Data:
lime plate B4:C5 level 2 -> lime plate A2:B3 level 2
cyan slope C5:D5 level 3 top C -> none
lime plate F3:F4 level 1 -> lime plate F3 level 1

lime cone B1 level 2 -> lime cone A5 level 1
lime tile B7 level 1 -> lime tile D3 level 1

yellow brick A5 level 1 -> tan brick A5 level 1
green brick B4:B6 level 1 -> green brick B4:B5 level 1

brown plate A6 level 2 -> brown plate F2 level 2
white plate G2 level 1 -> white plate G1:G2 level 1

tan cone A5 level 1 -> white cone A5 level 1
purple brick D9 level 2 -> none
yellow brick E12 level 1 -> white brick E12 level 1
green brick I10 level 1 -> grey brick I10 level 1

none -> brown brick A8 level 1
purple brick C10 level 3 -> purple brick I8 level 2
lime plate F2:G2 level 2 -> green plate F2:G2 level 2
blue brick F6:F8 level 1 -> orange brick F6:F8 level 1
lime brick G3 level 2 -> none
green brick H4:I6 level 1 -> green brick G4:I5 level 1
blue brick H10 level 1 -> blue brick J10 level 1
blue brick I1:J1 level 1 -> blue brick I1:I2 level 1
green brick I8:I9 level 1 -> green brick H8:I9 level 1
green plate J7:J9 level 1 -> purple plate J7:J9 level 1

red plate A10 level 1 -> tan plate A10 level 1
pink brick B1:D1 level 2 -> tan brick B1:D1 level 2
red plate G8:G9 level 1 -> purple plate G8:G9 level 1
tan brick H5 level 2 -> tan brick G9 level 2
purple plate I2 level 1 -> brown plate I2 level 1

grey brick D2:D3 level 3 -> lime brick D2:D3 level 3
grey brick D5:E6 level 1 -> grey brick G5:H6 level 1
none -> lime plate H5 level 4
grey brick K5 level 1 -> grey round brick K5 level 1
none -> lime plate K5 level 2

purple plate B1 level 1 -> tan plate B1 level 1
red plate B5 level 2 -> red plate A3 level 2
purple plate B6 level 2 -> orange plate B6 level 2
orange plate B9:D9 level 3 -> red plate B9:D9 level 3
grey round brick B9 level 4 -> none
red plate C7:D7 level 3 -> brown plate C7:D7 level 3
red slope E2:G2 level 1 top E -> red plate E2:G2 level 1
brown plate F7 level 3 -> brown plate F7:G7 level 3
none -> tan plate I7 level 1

Exercise details:
Using only the listing above, restate exactly the lines from the line containing "tan cone A5 level 1 -> white cone A5 level 1" through the line containing "none -> brown brick A8 level 1", both included.

Task answer:
tan cone A5 level 1 -> white cone A5 level 1
purple brick D9 level 2 -> none
yellow brick E12 level 1 -> white brick E12 level 1
green brick I10 level 1 -> grey brick I10 level 1

none -> brown brick A8 level 1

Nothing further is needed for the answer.